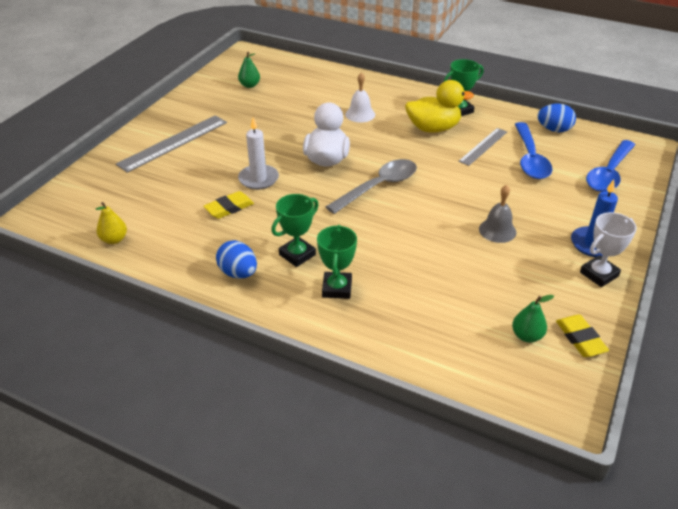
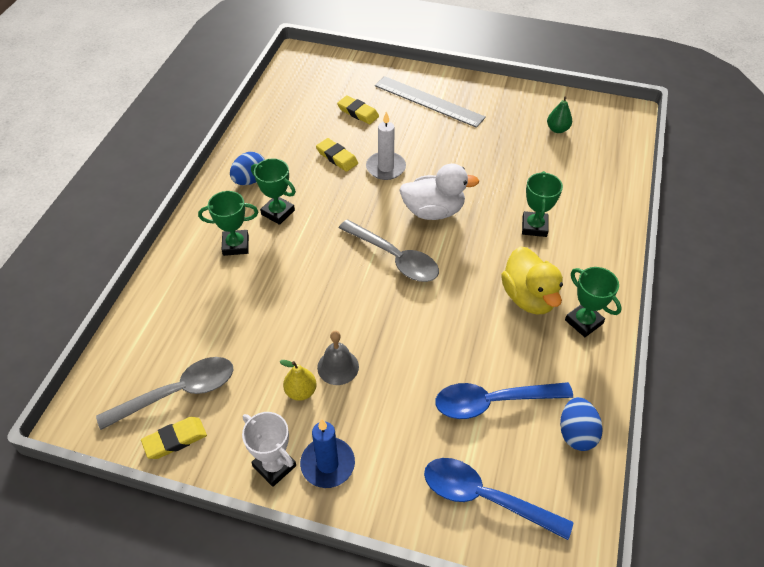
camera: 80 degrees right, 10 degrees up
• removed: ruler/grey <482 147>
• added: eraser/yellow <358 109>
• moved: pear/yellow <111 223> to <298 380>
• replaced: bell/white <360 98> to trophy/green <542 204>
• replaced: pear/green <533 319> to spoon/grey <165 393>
^^^^
- WORK INSTRUCTION -
The answer should contain nothing except the lines from the one with "ruler/grey <482 147>" to the end of the material above, each given again exactly.

- TASK RESULT -
• removed: ruler/grey <482 147>
• added: eraser/yellow <358 109>
• moved: pear/yellow <111 223> to <298 380>
• replaced: bell/white <360 98> to trophy/green <542 204>
• replaced: pear/green <533 319> to spoon/grey <165 393>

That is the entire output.